— GOAL —
Copy the entries exactly, from the line containing "The distance between" through the line containing "Who is lower", with both of those lines included. Omit the pictures from your copy.

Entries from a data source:
# # # # # # #
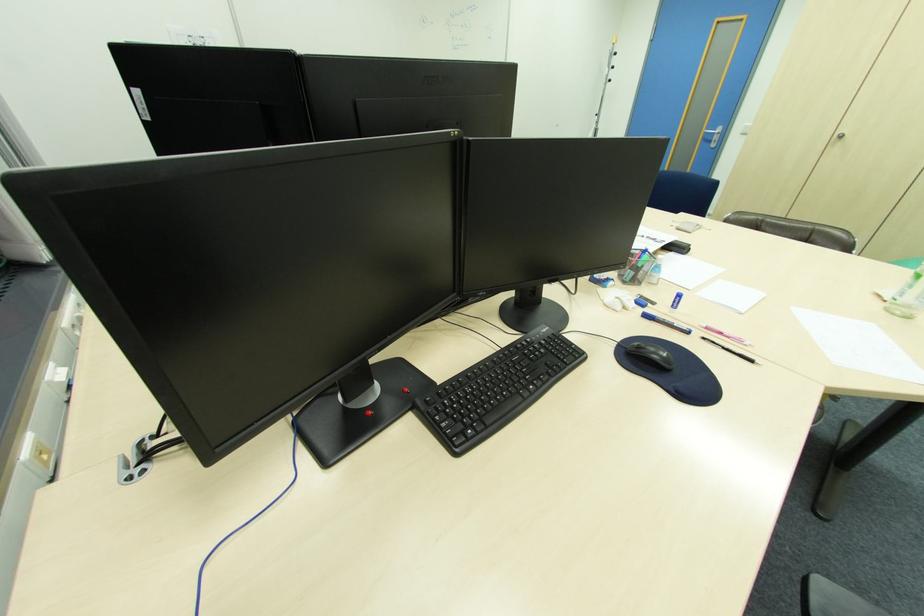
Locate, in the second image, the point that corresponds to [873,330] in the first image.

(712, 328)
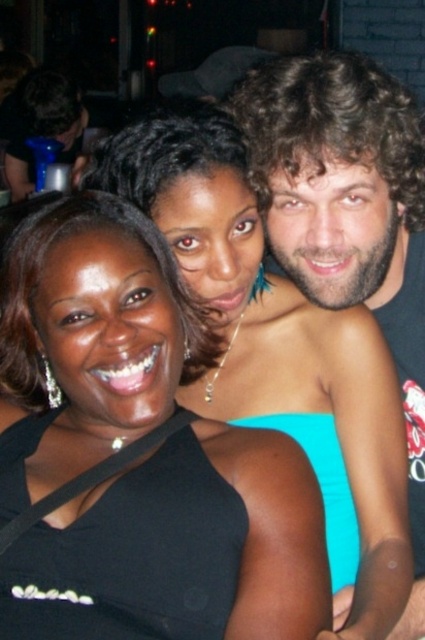
You are a photographer trying to adjust the lighting for a group photo. The scene includes a matte black dress at center and curly hair at upper right. Which object should you focus on first to ensure proper exposure, considering their positions?

The matte black dress at center should be focused on first because it is in front of the curly hair at upper right, making it the primary subject in the frame.

From the picture: Based on the scene description, which object is shorter in height between the matte black dress at center and the curly hair at upper right?

The matte black dress at center is shorter in height compared to the curly hair at upper right.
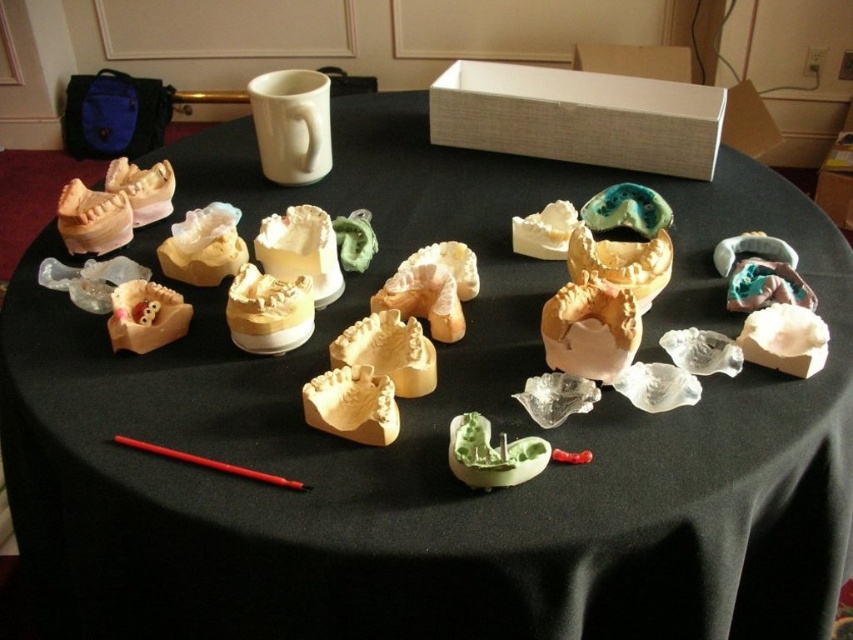
From the picture: You are a dental technician examining the dental models on the round table. You need to determine which object is taller between the matte white plaster cast at center and the matte yellow dental mold at center. Which one is taller?

The matte white plaster cast at center is taller than the matte yellow dental mold at center according to the description.

You are a dental technician working on a project. You have two items on your table, the matte white plaster cast at center and the matte yellow dental mold at center. Which one do you need to use first if you need to start with the larger object?

The matte white plaster cast at center is larger than the matte yellow dental mold at center, so you should use the matte white plaster cast at center first.

You are a dental technician who needs to place a new dental tool that is 4 inches long between the matte yellow dental mold at center and the green matte mold at center. Based on the layout of the table, will the tool fit between them without overlapping either mold?

The distance between the matte yellow dental mold at center and the green matte mold at center is 3.91 inches. Since the tool is 4 inches long, it will not fit between them without overlapping the molds.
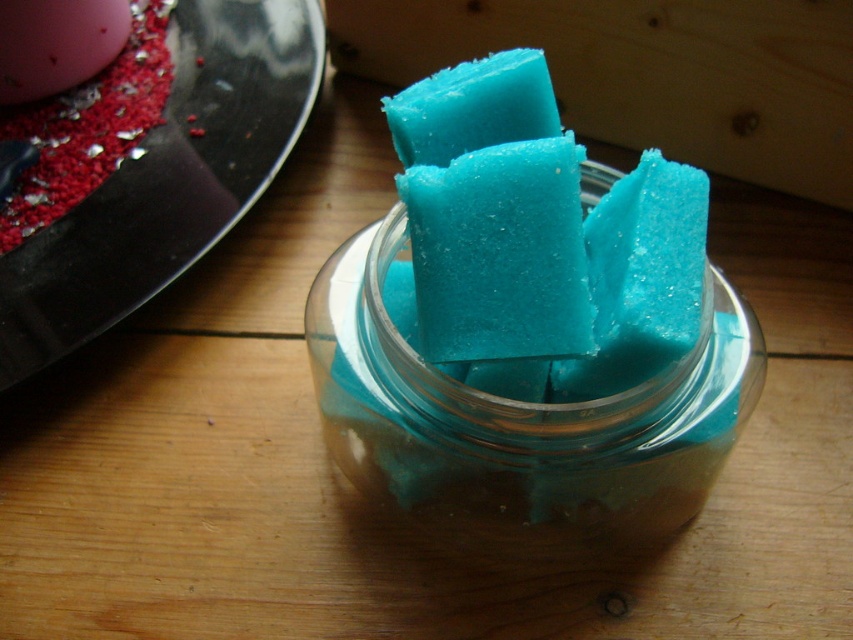
Between blue translucent soap at center and teal matte soap at center, which one is positioned lower?

Positioned lower is blue translucent soap at center.

Is point (461, 305) closer to camera compared to point (498, 52)?

Yes.

The image size is (853, 640). Identify the location of blue translucent soap at center. (498, 253).

Where is `blue translucent soap at center`? blue translucent soap at center is located at coordinates (498, 253).

Between transparent glass jar at center and blue translucent soap at center, which one has more height?

transparent glass jar at center

Find the location of a particular element. This screenshot has height=640, width=853. transparent glass jar at center is located at coordinates (519, 422).

Between point (363, 460) and point (514, 173), which one is positioned behind?

Positioned behind is point (363, 460).

Find the location of a particular element. The width and height of the screenshot is (853, 640). transparent glass jar at center is located at coordinates (519, 422).

Who is lower down, transparent glass jar at center or teal matte soap at center?

transparent glass jar at center is lower down.

Can you confirm if transparent glass jar at center is bigger than teal matte soap at center?

Correct, transparent glass jar at center is larger in size than teal matte soap at center.

Does point (422, 429) come closer to viewer compared to point (463, 84)?

Yes, point (422, 429) is in front of point (463, 84).

Identify the location of transparent glass jar at center. (519, 422).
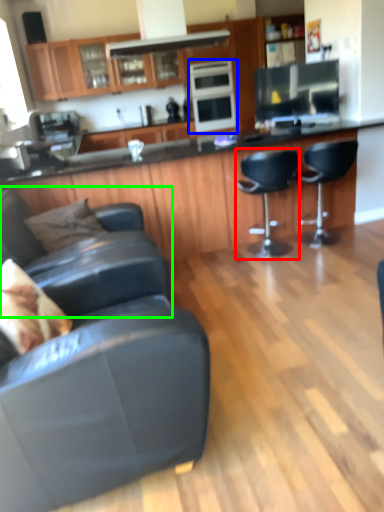
Question: Based on their relative distances, which object is nearer to chair (highlighted by a red box)? Choose from appliance (highlighted by a blue box) and chair (highlighted by a green box).

Choices:
 (A) appliance
 (B) chair

Answer: (A)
# # # # # # #
— TASK RESULT —
The distance between the matte yellow dental mold at center and the green matte mold at center is 3.91 inches. Since the tool is 4 inches long, it will not fit between them without overlapping the molds.
Between blue translucent soap at center and teal matte soap at center, which one is positioned lower?

Positioned lower is blue translucent soap at center.

Is point (461, 305) closer to camera compared to point (498, 52)?

Yes.

The image size is (853, 640). Identify the location of blue translucent soap at center. (498, 253).

Where is `blue translucent soap at center`? blue translucent soap at center is located at coordinates (498, 253).

Between transparent glass jar at center and blue translucent soap at center, which one has more height?

transparent glass jar at center

Find the location of a particular element. This screenshot has height=640, width=853. transparent glass jar at center is located at coordinates (519, 422).

Between point (363, 460) and point (514, 173), which one is positioned behind?

Positioned behind is point (363, 460).

Find the location of a particular element. The width and height of the screenshot is (853, 640). transparent glass jar at center is located at coordinates (519, 422).

Who is lower down, transparent glass jar at center or teal matte soap at center?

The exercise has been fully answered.